● THE PROBLEM:
Read the material below. Count the lines containing "none" and give that count alone.

↓

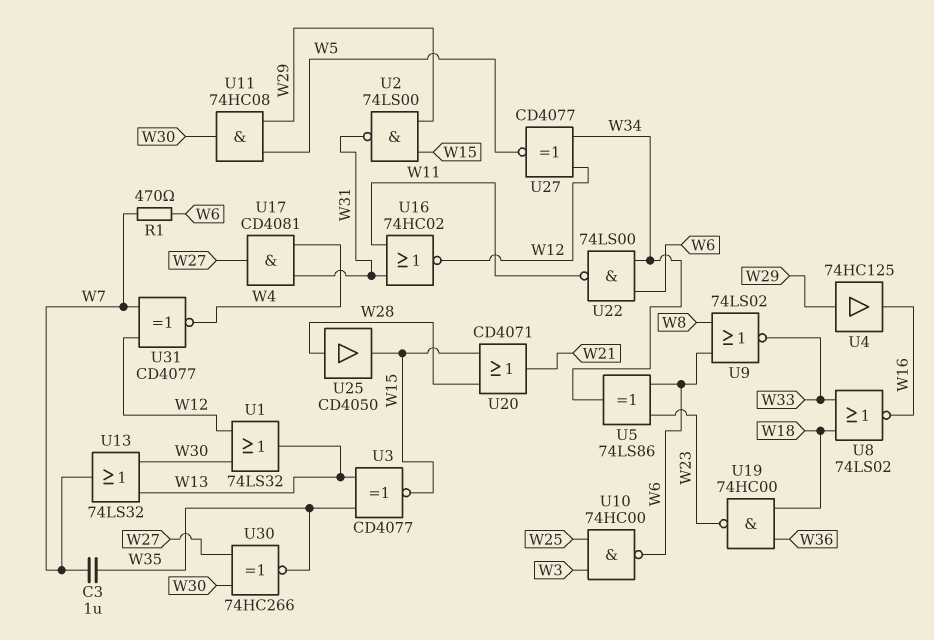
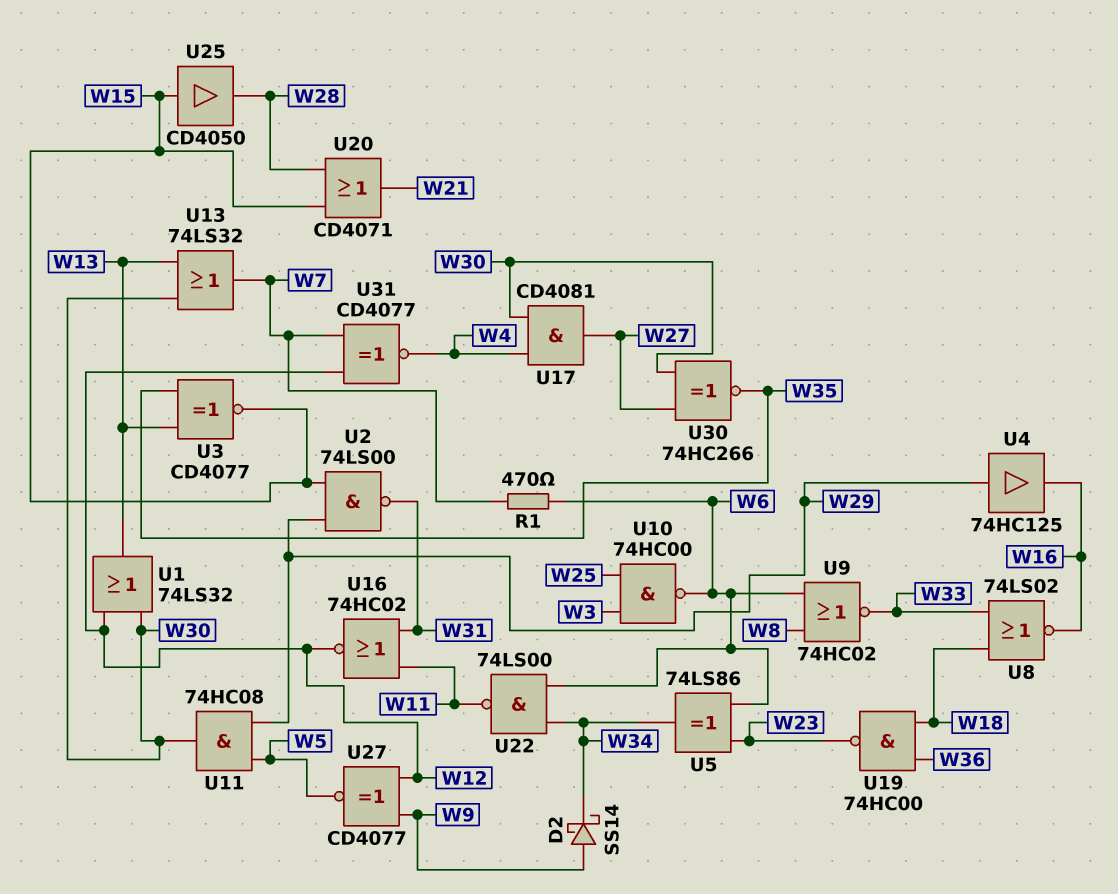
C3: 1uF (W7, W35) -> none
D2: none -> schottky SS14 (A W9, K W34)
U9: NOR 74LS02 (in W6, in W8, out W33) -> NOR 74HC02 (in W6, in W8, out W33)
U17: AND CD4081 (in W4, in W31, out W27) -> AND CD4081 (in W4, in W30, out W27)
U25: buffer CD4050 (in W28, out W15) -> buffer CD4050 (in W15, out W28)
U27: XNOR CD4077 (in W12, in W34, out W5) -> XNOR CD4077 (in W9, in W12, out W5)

↑

● PROBLEM SOLUTION:
2